-- SOURCE DATA follows --

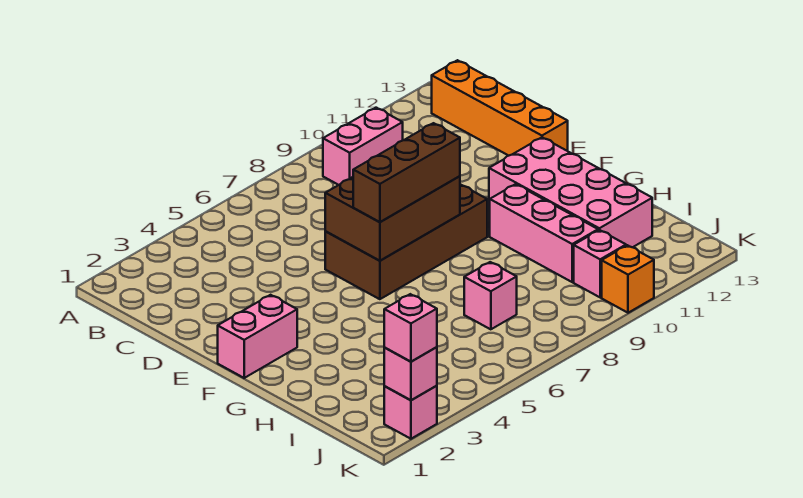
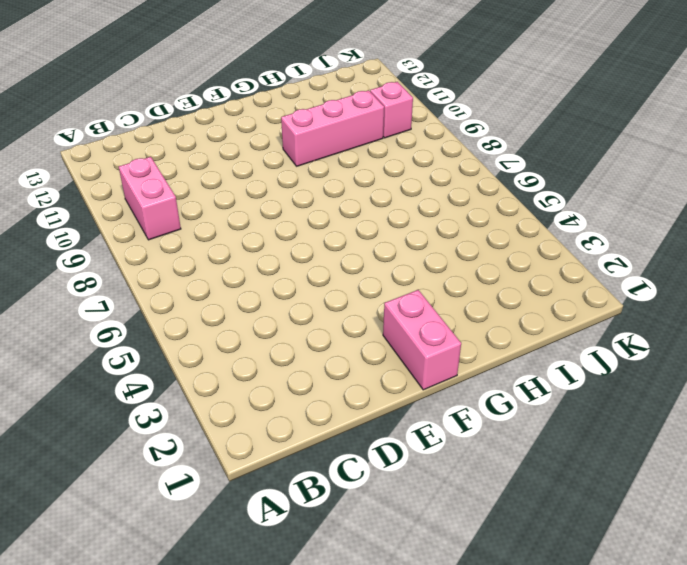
none -> orange brick B13:E13 level 1
none -> brown brick E6:F9 level 1
none -> pink brick F11:I12 level 1

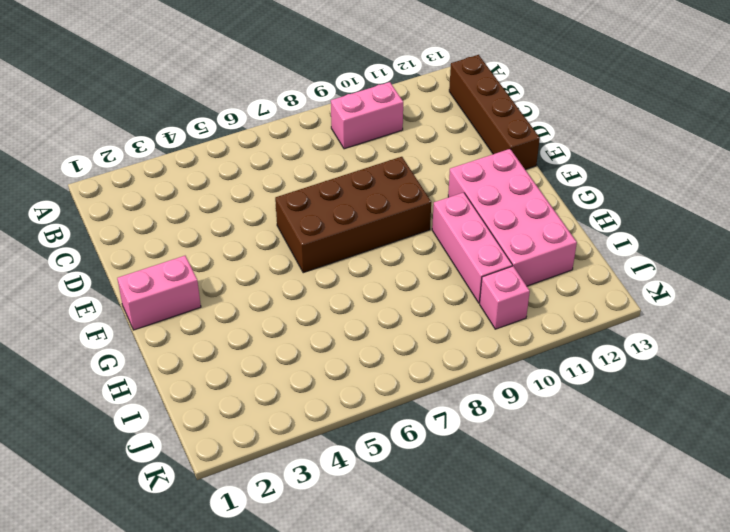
brown brick B13:E13 level 1 -> orange brick B13:E13 level 1
none -> pink brick I7 level 1
none -> pink brick K2 level 1
none -> orange brick K10 level 1

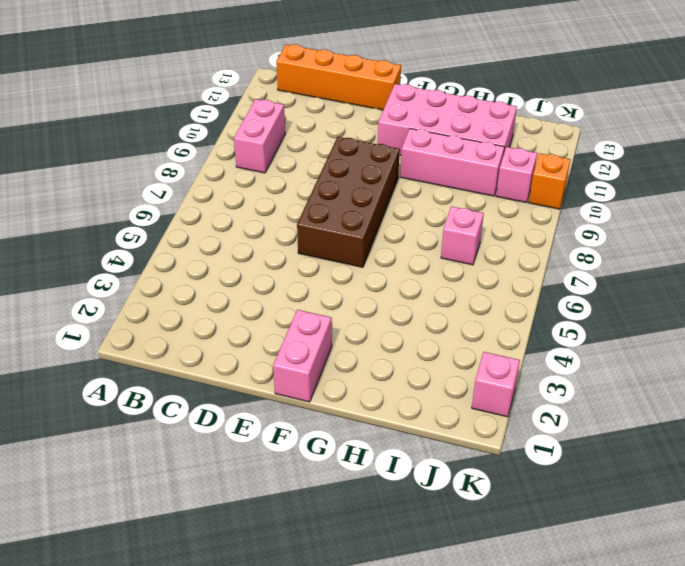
none -> brown brick E6:F8 level 2
none -> pink brick K2 level 2
none -> brown brick F6:F8 level 3

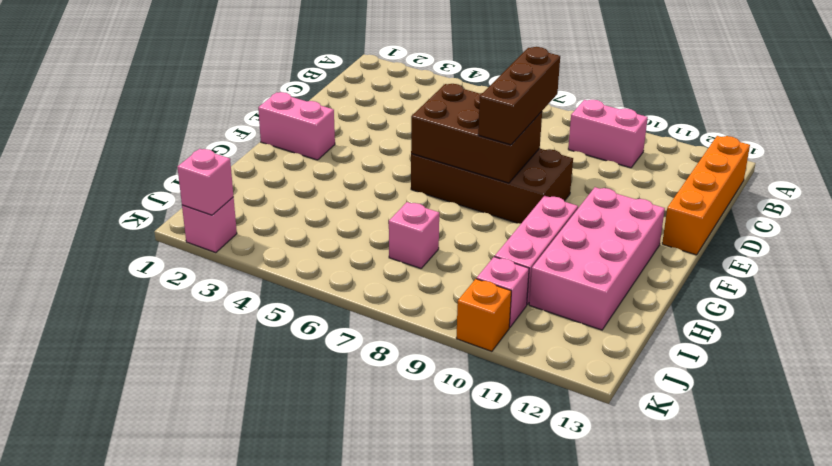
brown brick D8:F8 level 3 -> brown brick F6:F8 level 3
none -> pink brick K2 level 3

-- SOURCE DATA concluded --

PROBLEM DETAILS: Among the entries above, find every line holding "pink" and copy it.

SOLUTION TO THE PROBLEM:
none -> pink brick F11:I12 level 1
none -> pink brick I7 level 1
none -> pink brick K2 level 1
none -> pink brick K2 level 2
none -> pink brick K2 level 3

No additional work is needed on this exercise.